▸ **WORK TO COMPLETE**:
For the entries below, report the number of lines containing "cross", without any other content.

▸ **Colored shape tracking data**:
************

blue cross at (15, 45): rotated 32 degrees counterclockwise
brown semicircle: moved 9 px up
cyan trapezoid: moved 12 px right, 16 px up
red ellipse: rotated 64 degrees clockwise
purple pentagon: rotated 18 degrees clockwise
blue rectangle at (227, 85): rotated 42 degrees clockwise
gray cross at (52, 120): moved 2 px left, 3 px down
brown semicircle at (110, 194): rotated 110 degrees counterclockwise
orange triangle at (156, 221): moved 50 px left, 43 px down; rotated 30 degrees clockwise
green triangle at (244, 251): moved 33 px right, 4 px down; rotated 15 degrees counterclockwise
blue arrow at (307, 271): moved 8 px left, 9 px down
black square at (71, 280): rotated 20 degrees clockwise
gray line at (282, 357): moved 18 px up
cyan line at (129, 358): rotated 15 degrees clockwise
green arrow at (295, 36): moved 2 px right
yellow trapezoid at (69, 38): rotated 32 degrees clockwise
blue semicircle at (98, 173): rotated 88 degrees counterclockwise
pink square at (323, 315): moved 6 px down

************

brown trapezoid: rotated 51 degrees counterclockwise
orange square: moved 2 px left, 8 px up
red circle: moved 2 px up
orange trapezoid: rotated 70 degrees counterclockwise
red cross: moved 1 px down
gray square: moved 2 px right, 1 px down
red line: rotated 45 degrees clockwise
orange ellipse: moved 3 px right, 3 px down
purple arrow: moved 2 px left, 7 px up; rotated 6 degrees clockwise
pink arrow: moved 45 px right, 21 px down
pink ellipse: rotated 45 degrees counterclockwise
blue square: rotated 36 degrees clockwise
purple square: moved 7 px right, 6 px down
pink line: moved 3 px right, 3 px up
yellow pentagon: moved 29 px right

************

▸ **EXERCISE RESPONSE**:
3